» Brief
Reproduce exactly the lines from the one containing "C4: 2.2nF (COM, VCTRL) -> 2.2nF (COM, PULSE)" through the last line of the data, both ends included.

» Stored data
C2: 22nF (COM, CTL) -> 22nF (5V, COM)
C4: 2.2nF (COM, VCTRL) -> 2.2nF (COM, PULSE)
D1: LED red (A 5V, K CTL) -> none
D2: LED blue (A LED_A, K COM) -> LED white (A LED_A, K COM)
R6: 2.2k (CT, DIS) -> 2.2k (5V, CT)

» Written solution
C4: 2.2nF (COM, VCTRL) -> 2.2nF (COM, PULSE)
D1: LED red (A 5V, K CTL) -> none
D2: LED blue (A LED_A, K COM) -> LED white (A LED_A, K COM)
R6: 2.2k (CT, DIS) -> 2.2k (5V, CT)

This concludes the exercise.